:: TRY IT ::
Find every line in the records below that holds the word "plus", and copy each one.

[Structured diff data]
Content starts
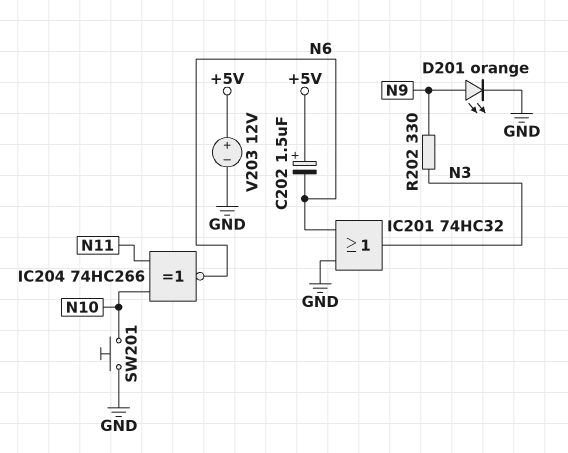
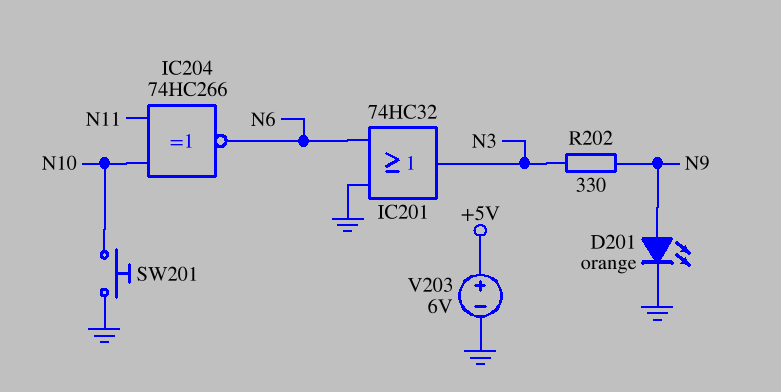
C202: 1.5uF (plus +5V, minus N6) -> none
V203: 12V (plus +5V, minus GND) -> 6V (plus +5V, minus GND)

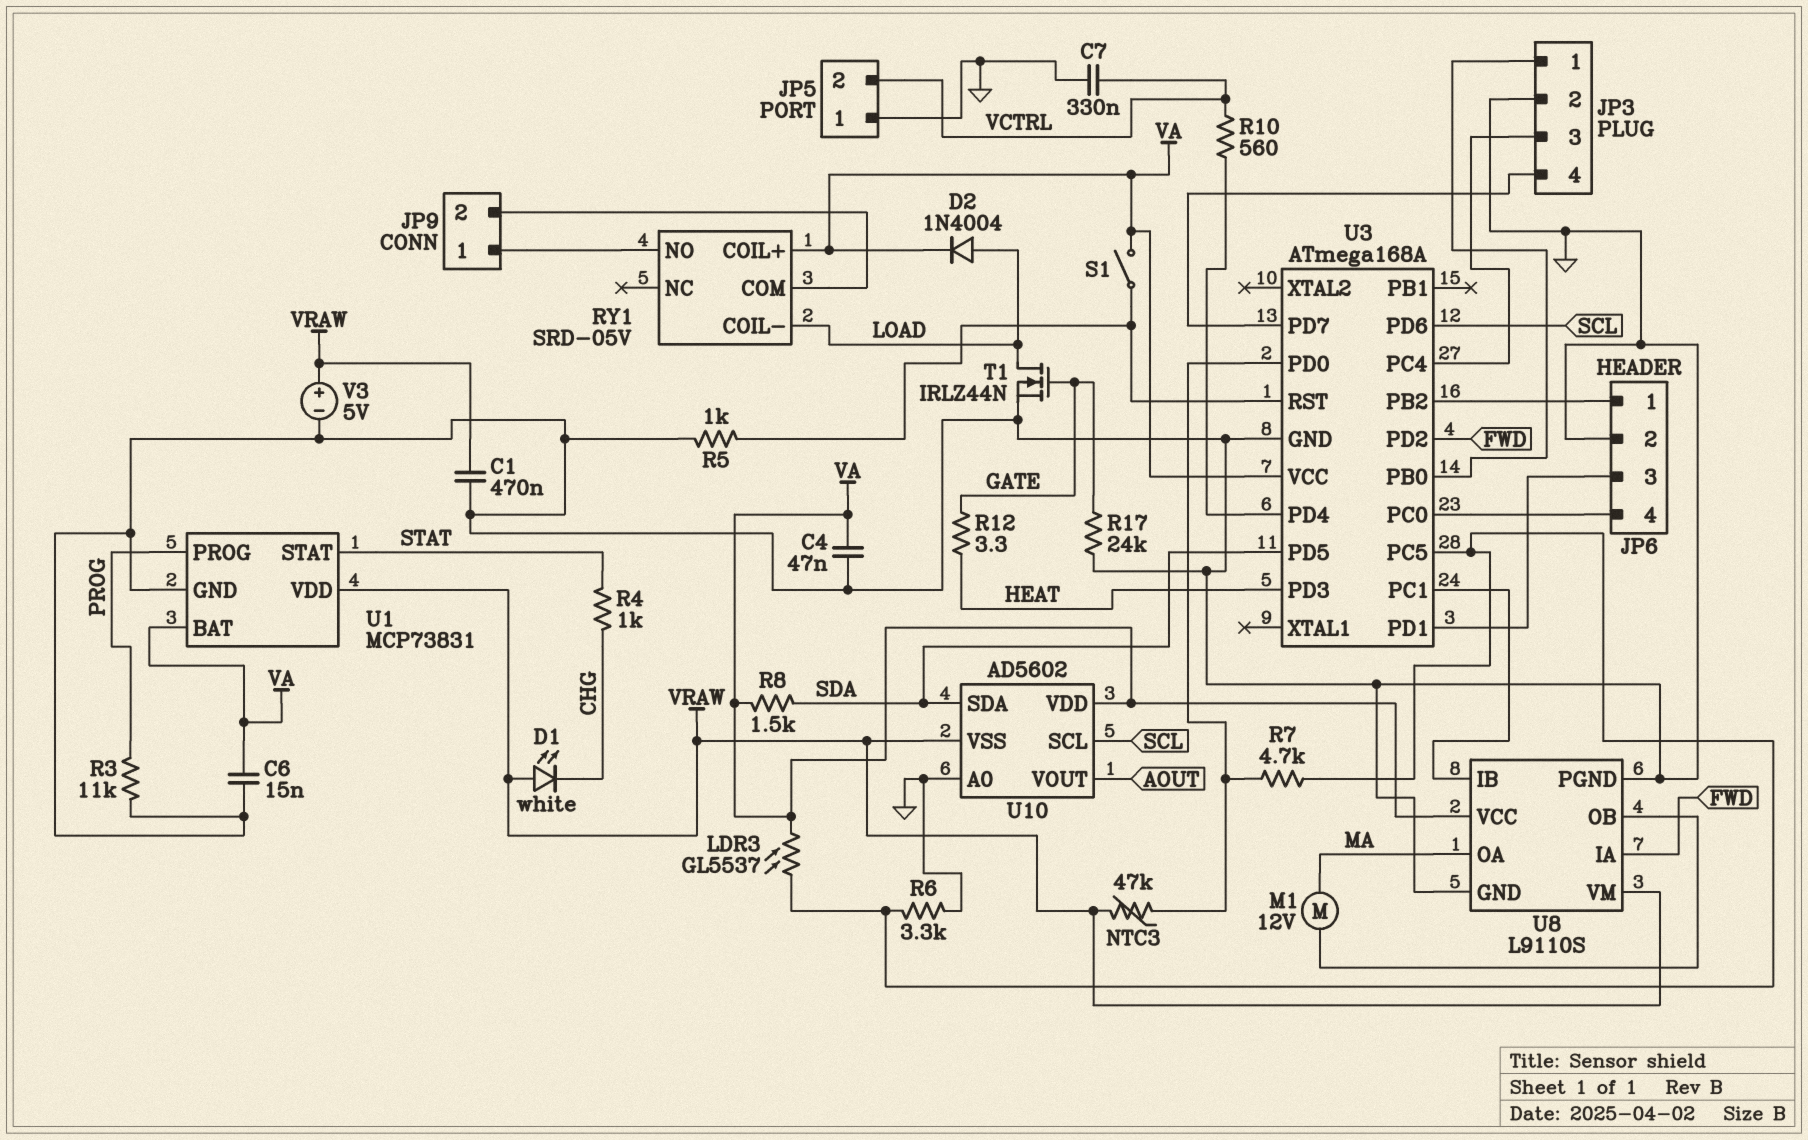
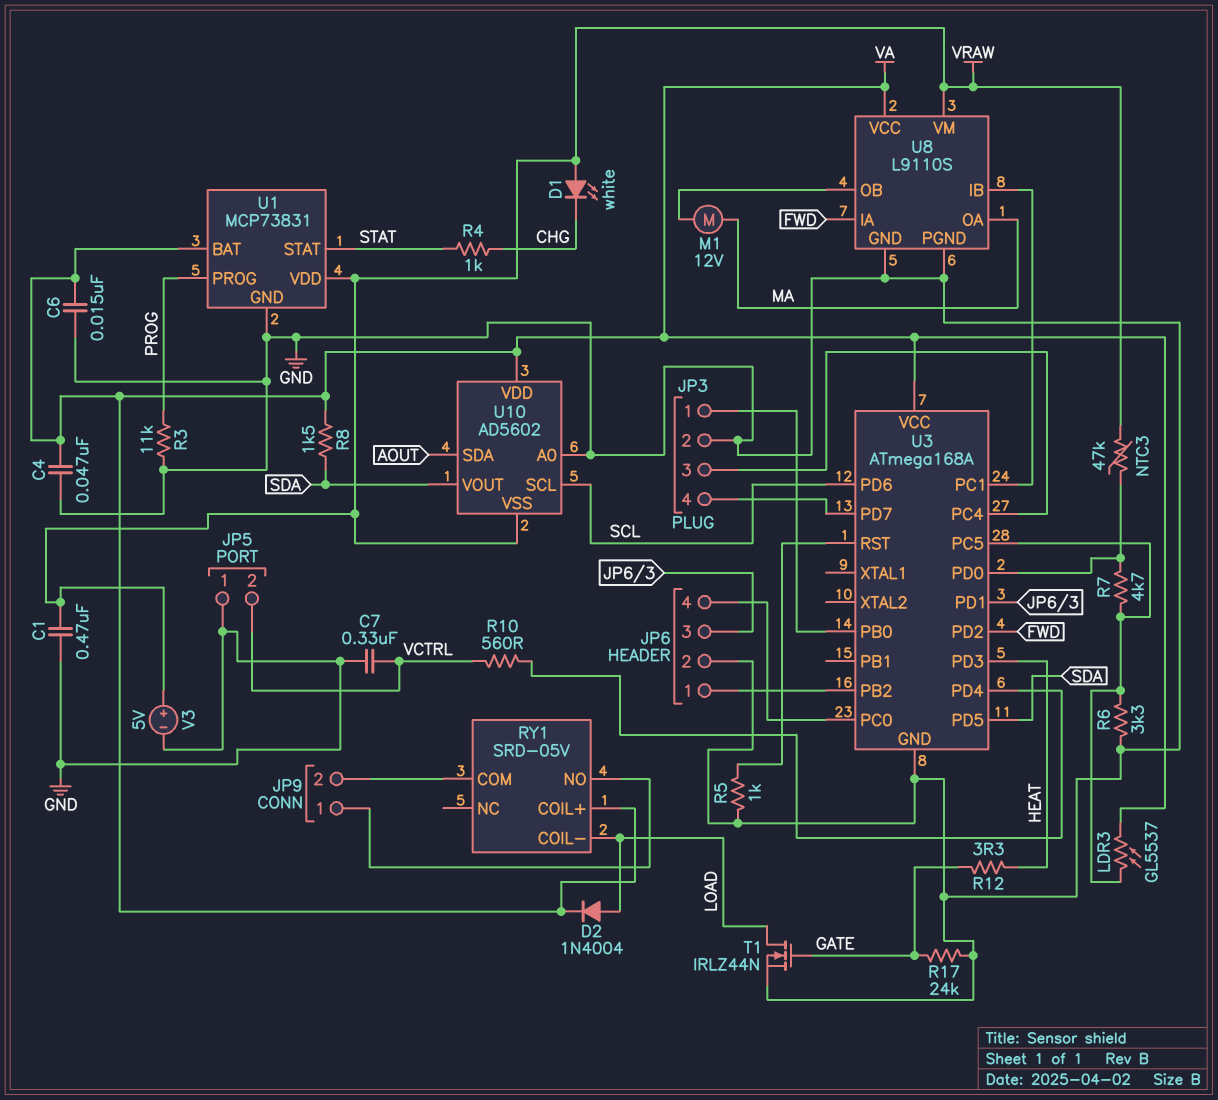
S1: switch (U3/RST, VA) -> none
U10 pin SDA: SDA -> AOUT
U10 pin VOUT: AOUT -> SDA

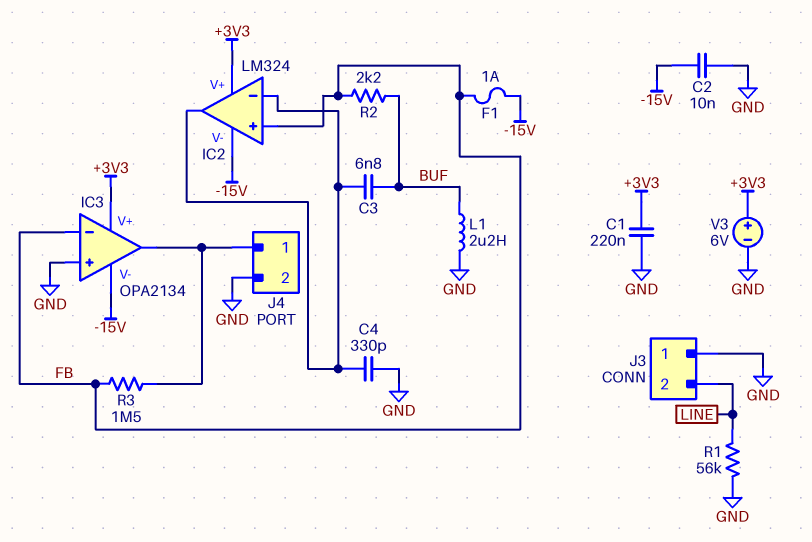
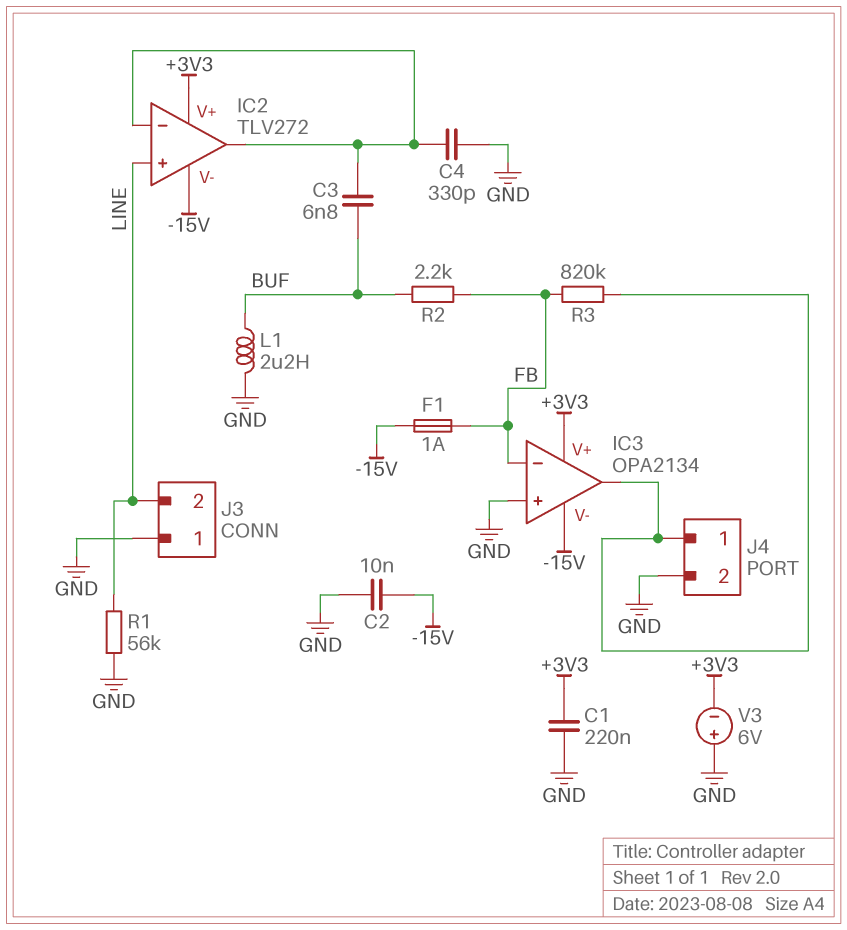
IC2: LM324 -> TLV272
IC2 pin in+: FB -> LINE
R3: 1.5M (FB, IC3/out) -> 820k (FB, IC3/out)
V3: 6V (plus +3V3, minus GND) -> 6V (plus GND, minus +3V3)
Content ends
:: SOLVED PROBLEM ::
C202: 1.5uF (plus +5V, minus N6) -> none
V203: 12V (plus +5V, minus GND) -> 6V (plus +5V, minus GND)
V3: 6V (plus +3V3, minus GND) -> 6V (plus GND, minus +3V3)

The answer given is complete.